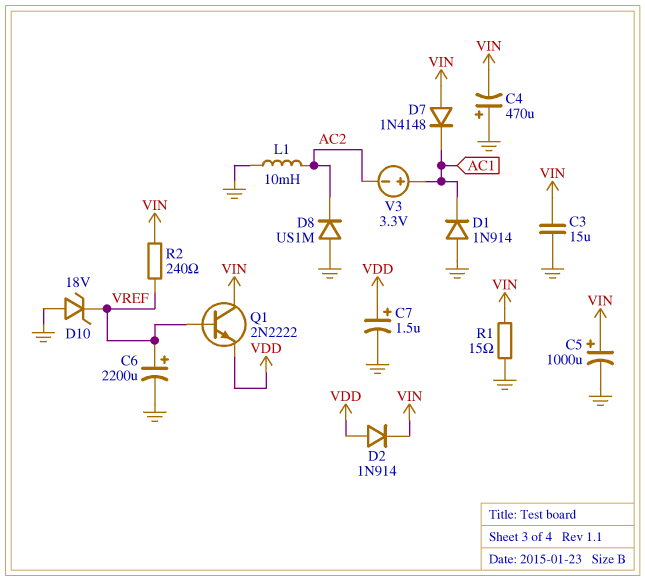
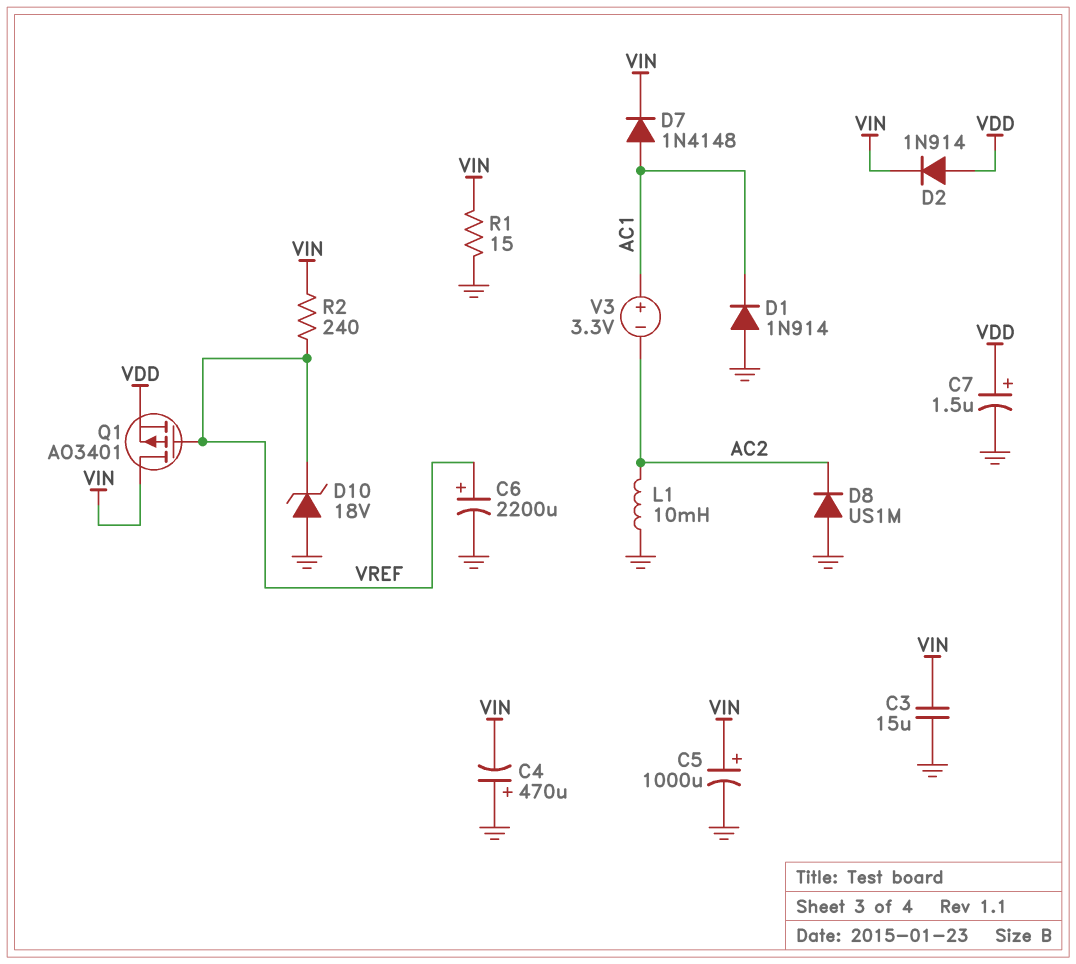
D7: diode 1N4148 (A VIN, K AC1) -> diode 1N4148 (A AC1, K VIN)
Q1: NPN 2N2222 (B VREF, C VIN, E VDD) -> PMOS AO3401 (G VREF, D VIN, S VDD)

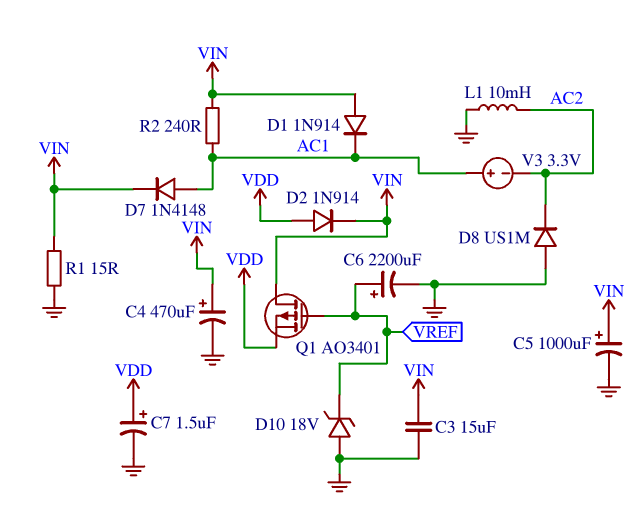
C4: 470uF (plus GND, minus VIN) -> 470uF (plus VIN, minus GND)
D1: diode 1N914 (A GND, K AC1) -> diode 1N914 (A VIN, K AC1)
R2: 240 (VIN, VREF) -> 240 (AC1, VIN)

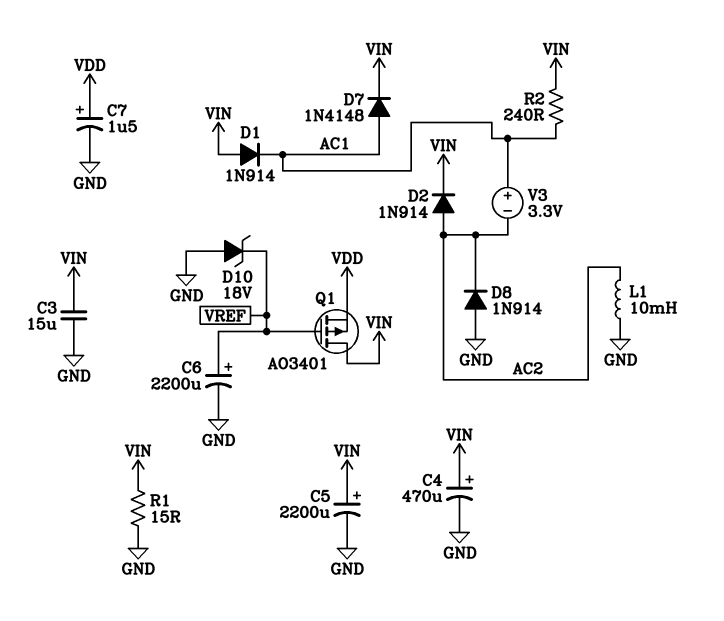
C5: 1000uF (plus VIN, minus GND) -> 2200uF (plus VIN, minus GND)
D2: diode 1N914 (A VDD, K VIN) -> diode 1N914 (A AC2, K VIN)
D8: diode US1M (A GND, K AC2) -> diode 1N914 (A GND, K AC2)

--

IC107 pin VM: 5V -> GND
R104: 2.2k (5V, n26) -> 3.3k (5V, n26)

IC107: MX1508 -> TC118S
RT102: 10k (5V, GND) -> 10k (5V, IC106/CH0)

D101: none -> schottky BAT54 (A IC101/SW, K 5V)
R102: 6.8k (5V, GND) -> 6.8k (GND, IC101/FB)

◆ WORK TO BE COMPLETED
Please set down, exactly and with no pictures, the lines in the entries above starting at the one holding "D7: diode 1N4148" and ending at the one holding "D8: diode US1M", ends included.

◆ FINISHED EXERCISE
D7: diode 1N4148 (A VIN, K AC1) -> diode 1N4148 (A AC1, K VIN)
Q1: NPN 2N2222 (B VREF, C VIN, E VDD) -> PMOS AO3401 (G VREF, D VIN, S VDD)

C4: 470uF (plus GND, minus VIN) -> 470uF (plus VIN, minus GND)
D1: diode 1N914 (A GND, K AC1) -> diode 1N914 (A VIN, K AC1)
R2: 240 (VIN, VREF) -> 240 (AC1, VIN)

C5: 1000uF (plus VIN, minus GND) -> 2200uF (plus VIN, minus GND)
D2: diode 1N914 (A VDD, K VIN) -> diode 1N914 (A AC2, K VIN)
D8: diode US1M (A GND, K AC2) -> diode 1N914 (A GND, K AC2)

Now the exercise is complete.